(Provided data Opens)
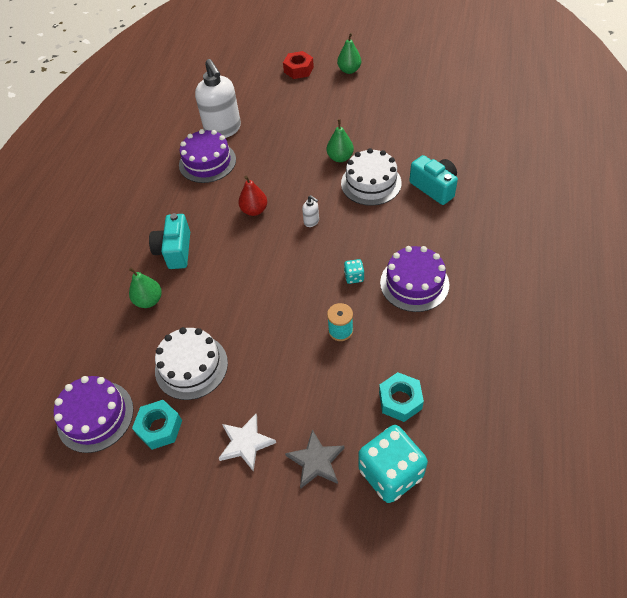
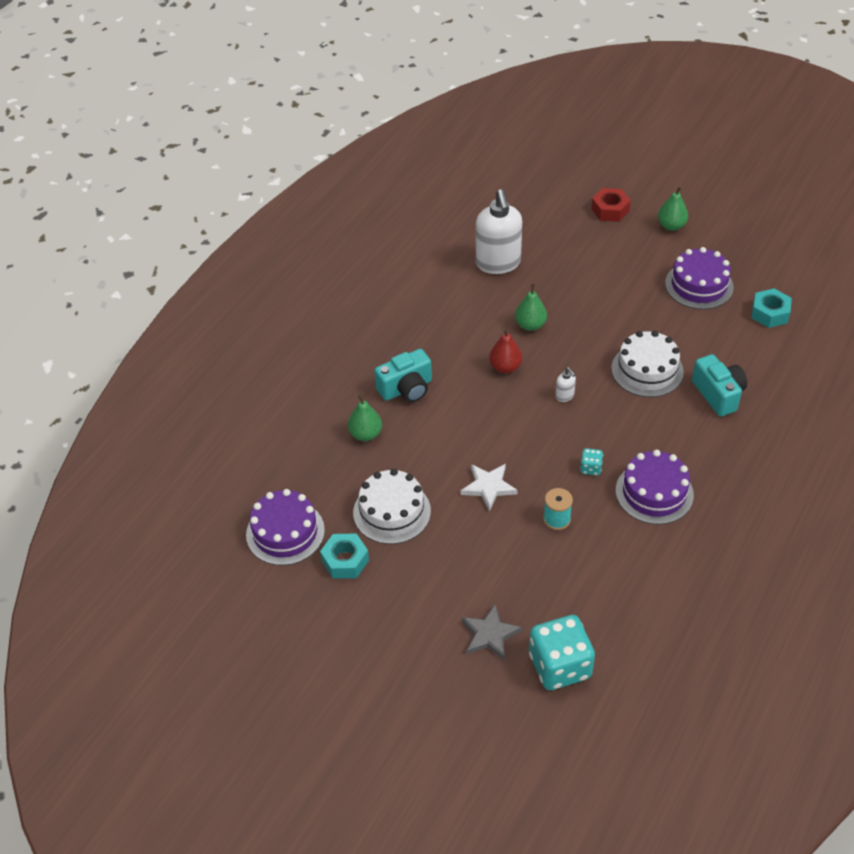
camera: 15 degrees right, 5 degrees down
turquoise camera [149,213,190,269] -> turquoise camera turned 135 degrees counterclockwise [374,349,432,402]
purple cake [179,129,236,183] -> purple cake moved to [665,247,734,309]
white star [218,414,276,472] -> white star moved to [461,464,518,511]
green pear [327,119,354,162] -> green pear moved to [515,283,547,331]
turquoise nut [379,372,424,422] -> turquoise nut moved to [751,288,792,328]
(Provided data Closes)
* _Task to complete_: Everything in the material must be duplicated exactly, except the pictures.

* _The answer_:
camera: 15 degrees right, 5 degrees down
turquoise camera [149,213,190,269] -> turquoise camera turned 135 degrees counterclockwise [374,349,432,402]
purple cake [179,129,236,183] -> purple cake moved to [665,247,734,309]
white star [218,414,276,472] -> white star moved to [461,464,518,511]
green pear [327,119,354,162] -> green pear moved to [515,283,547,331]
turquoise nut [379,372,424,422] -> turquoise nut moved to [751,288,792,328]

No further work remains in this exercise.